Problem statement:
Among the lines of the listing below, retype exactly those from the one containing "purple rectangle: (101, 102)" through the one containing "green arrow: (42, 112) -> (21, 115), moved", both included. Do not include pictures.

Source records:

· · ·

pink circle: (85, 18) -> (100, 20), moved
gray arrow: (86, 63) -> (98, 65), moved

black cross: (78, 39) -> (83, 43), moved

· · ·

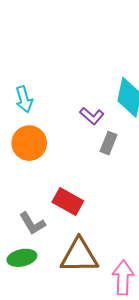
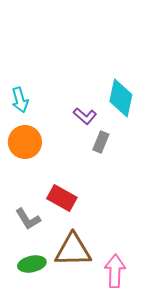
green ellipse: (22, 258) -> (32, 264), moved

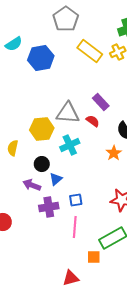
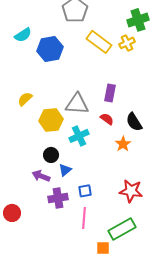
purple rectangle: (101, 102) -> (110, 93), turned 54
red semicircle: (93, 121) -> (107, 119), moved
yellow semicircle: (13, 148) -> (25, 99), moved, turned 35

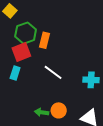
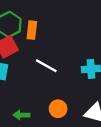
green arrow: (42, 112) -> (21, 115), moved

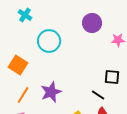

· · ·

Response box:
purple rectangle: (101, 102) -> (110, 93), turned 54
red semicircle: (93, 121) -> (107, 119), moved
yellow semicircle: (13, 148) -> (25, 99), moved, turned 35

green arrow: (42, 112) -> (21, 115), moved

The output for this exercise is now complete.